### WHAT TO DO
When duplicating the records beneath this instruction, omit every picture and keep all else exact.

++++ DATA LISTING

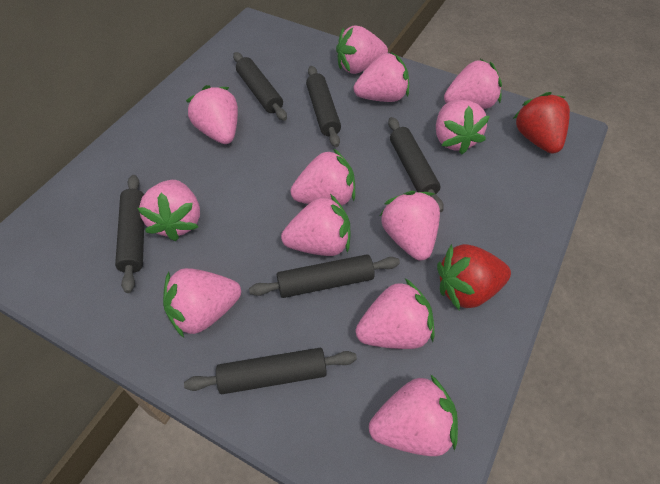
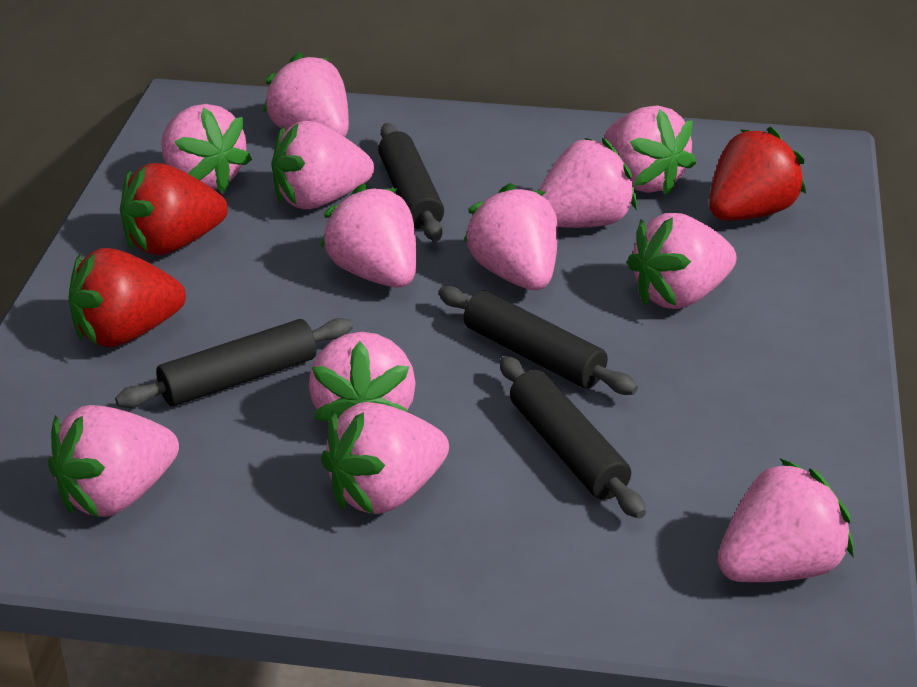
black rolling pin: 6 -> 4
red strawberry: 2 -> 3

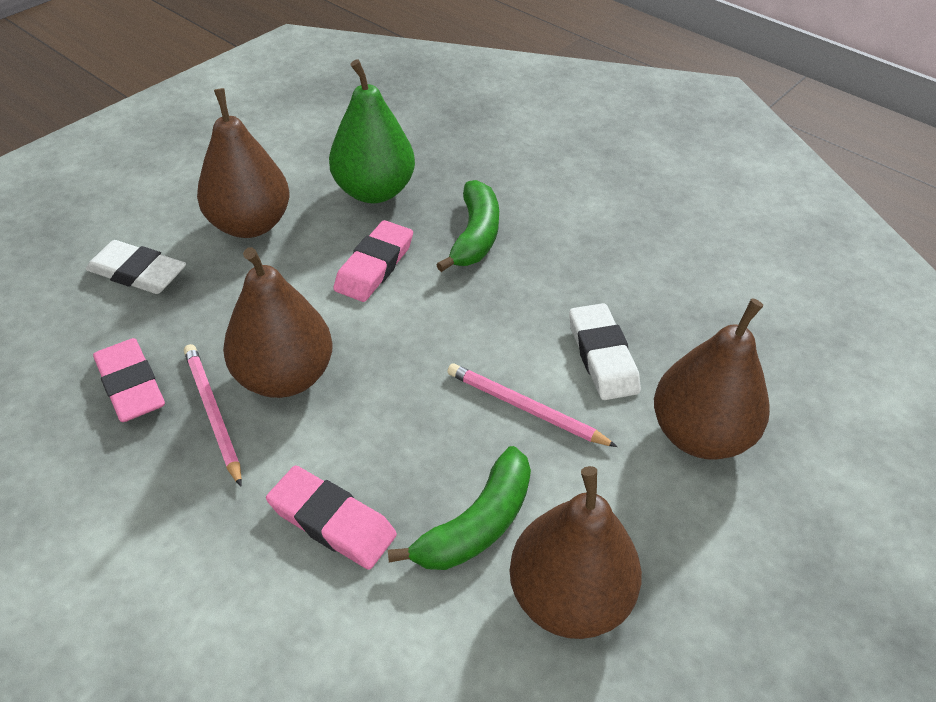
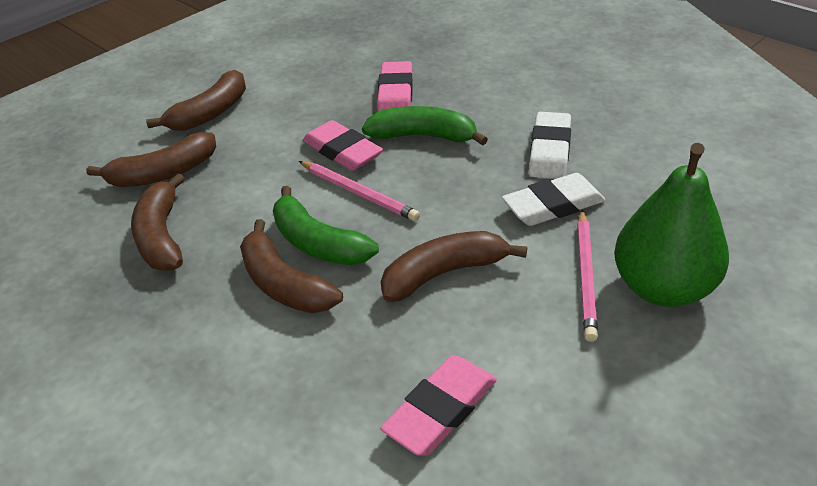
brown banana: 0 -> 5
brown pear: 4 -> 0

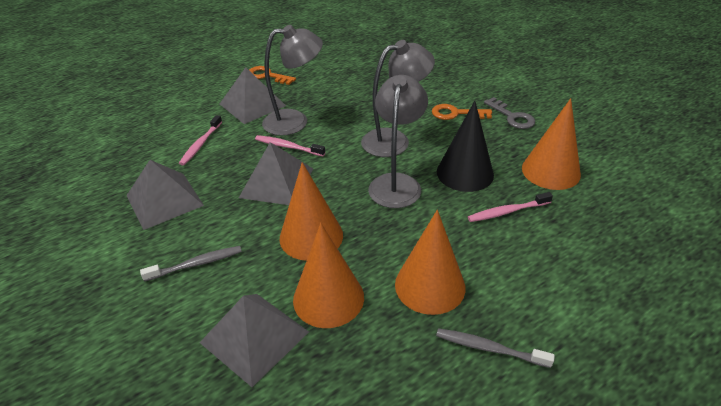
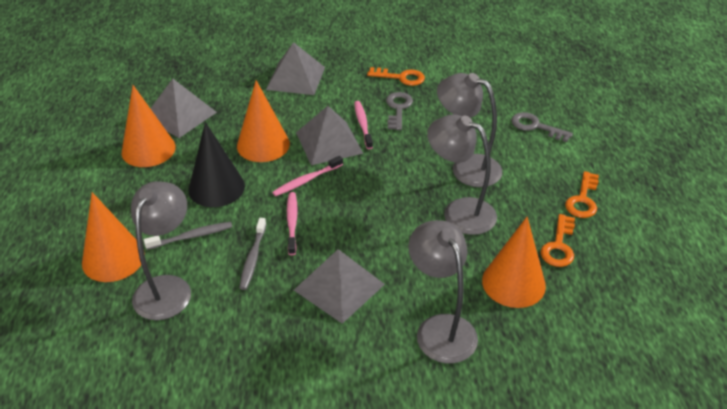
grey key: 1 -> 2
grey lamp: 3 -> 4
orange key: 2 -> 3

++++++++

### EXERCISE OUTPUT
black rolling pin: 6 -> 4
red strawberry: 2 -> 3

brown banana: 0 -> 5
brown pear: 4 -> 0

grey key: 1 -> 2
grey lamp: 3 -> 4
orange key: 2 -> 3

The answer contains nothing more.